## WORK REQUEST
In the records that follow, find the line with "blue carton: 1 -> 3"; from there, retype every line exactly through the line with "purple fork: 1 -> 3", which also belongs to the answer.

## PROVIDED RECORDS
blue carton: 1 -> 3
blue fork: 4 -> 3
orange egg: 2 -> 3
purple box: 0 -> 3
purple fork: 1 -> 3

--

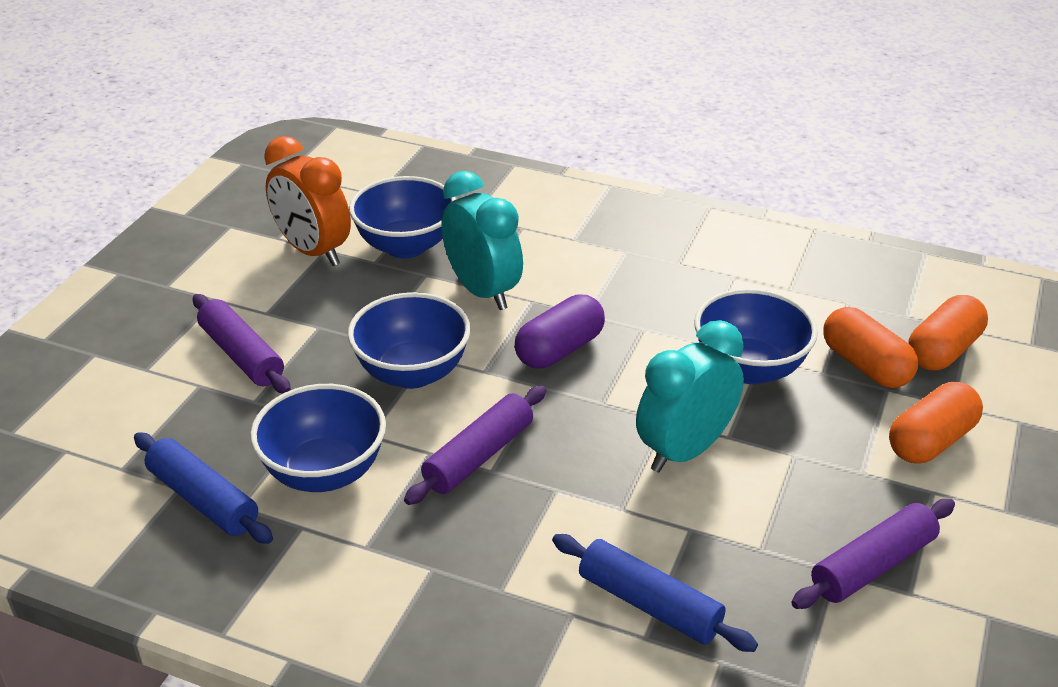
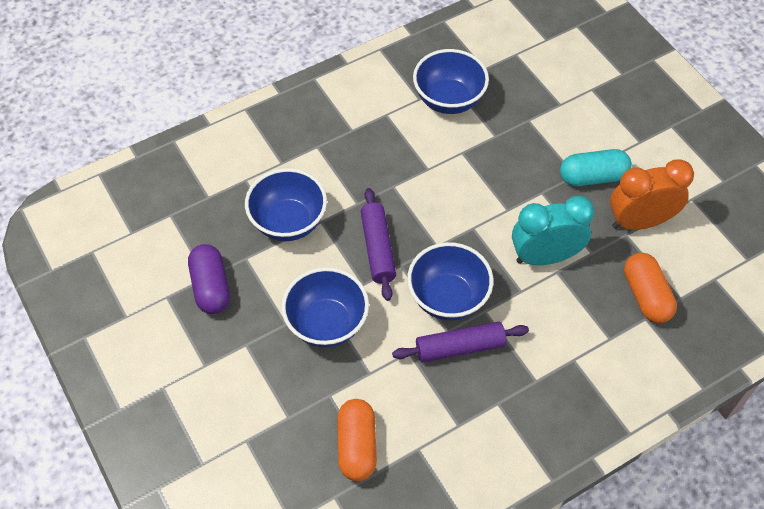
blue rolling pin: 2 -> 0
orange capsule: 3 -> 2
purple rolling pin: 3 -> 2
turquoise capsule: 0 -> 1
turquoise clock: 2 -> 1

## REPLY TO THE TASK
blue carton: 1 -> 3
blue fork: 4 -> 3
orange egg: 2 -> 3
purple box: 0 -> 3
purple fork: 1 -> 3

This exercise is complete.